Before-and-after object listings:

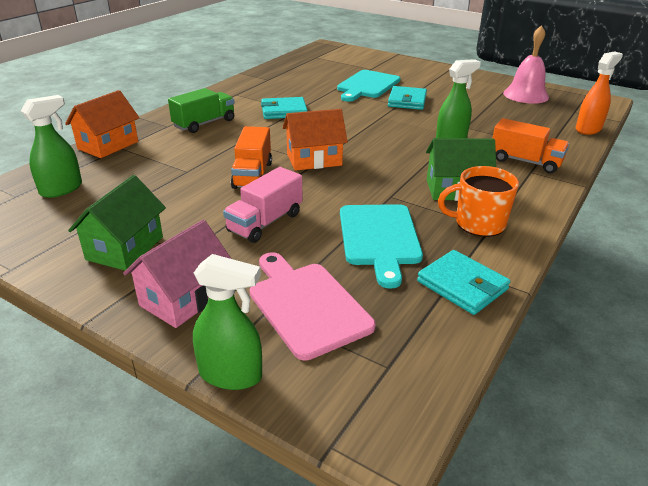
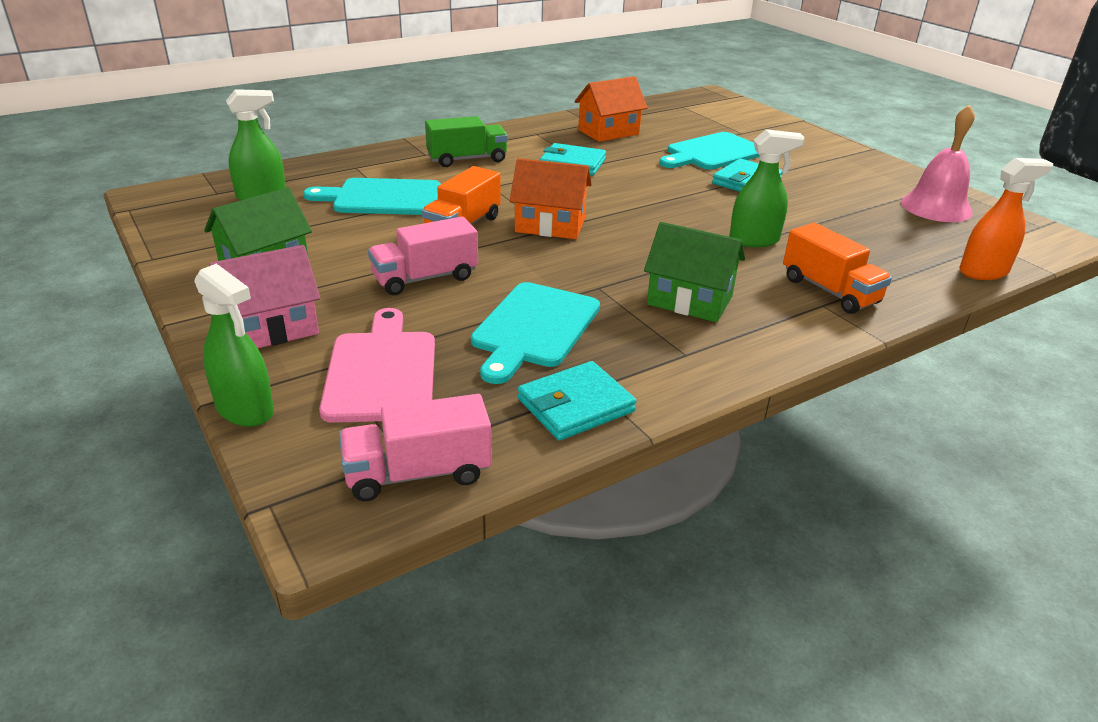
camera: 25 degrees right, 0 degrees up
(108, 145) = (346, 162): orange house -> orange house (608, 132)
(168, 167) = (382, 198): none -> turquoise cutting board
(413, 375) = (418, 473): none -> pink truck
(462, 285) = (575, 405): turquoise wallet -> turquoise wallet turned 75 degrees clockwise
(478, 223) = (675, 346): orange mug -> none

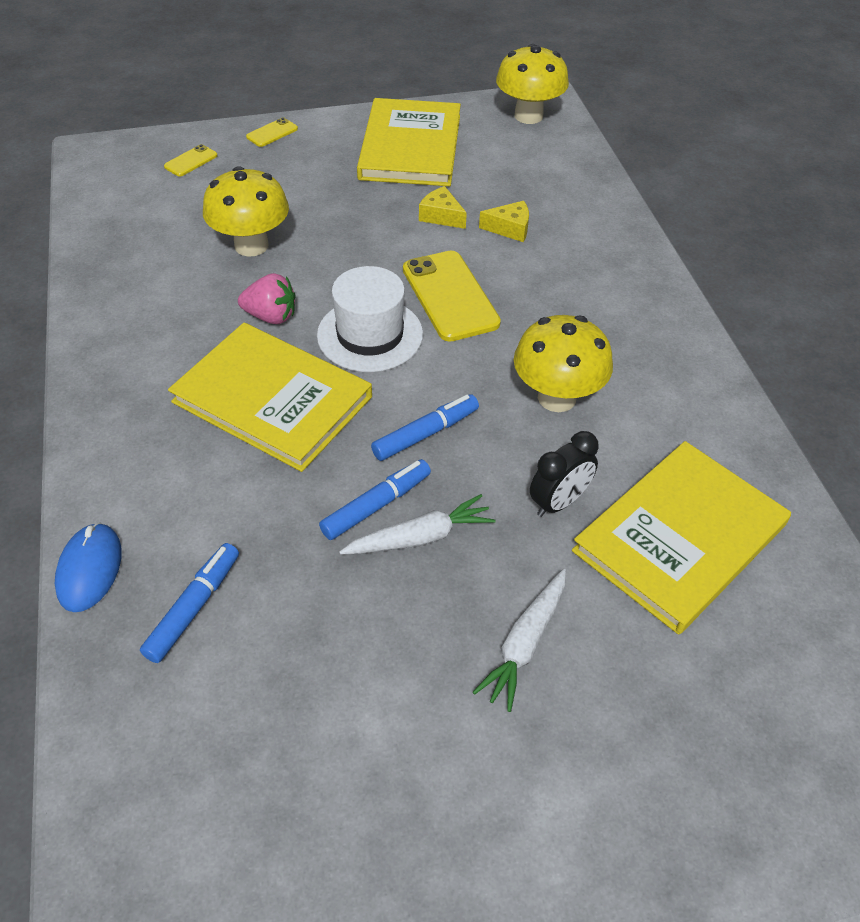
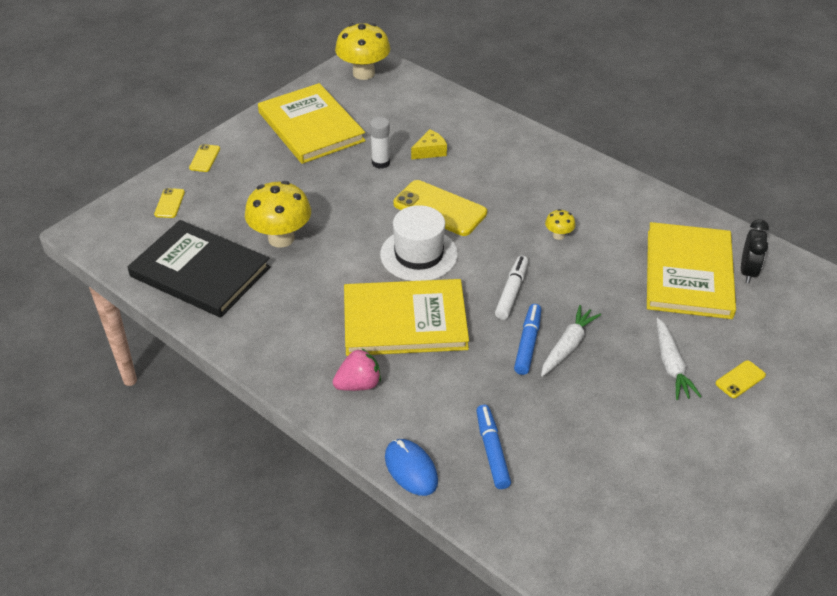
camera: 35 degrees left, 5 degrees down
(140, 240) = (200, 272): none -> black book
(271, 316) = (346, 274): pink strawberry -> pink strawberry (358, 384)
(425, 434) = (511, 292): blue marker -> white marker
(441, 216) = (380, 163): yellow cheese -> white glue stick
(557, 397) = (558, 235): yellow mushroom -> yellow mushroom, size x0.46
(559, 502) = (616, 289): black clock -> black clock (748, 271)
(601, 725) = (740, 379): none -> yellow phone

Problem description: Please write the data out again exactly, but do not carry over the pictures.

Response below:
camera: 25 degrees right, 0 degrees up
(108, 145) = (346, 162): orange house -> orange house (608, 132)
(168, 167) = (382, 198): none -> turquoise cutting board
(413, 375) = (418, 473): none -> pink truck
(462, 285) = (575, 405): turquoise wallet -> turquoise wallet turned 75 degrees clockwise
(478, 223) = (675, 346): orange mug -> none

camera: 35 degrees left, 5 degrees down
(140, 240) = (200, 272): none -> black book
(271, 316) = (346, 274): pink strawberry -> pink strawberry (358, 384)
(425, 434) = (511, 292): blue marker -> white marker
(441, 216) = (380, 163): yellow cheese -> white glue stick
(557, 397) = (558, 235): yellow mushroom -> yellow mushroom, size x0.46
(559, 502) = (616, 289): black clock -> black clock (748, 271)
(601, 725) = (740, 379): none -> yellow phone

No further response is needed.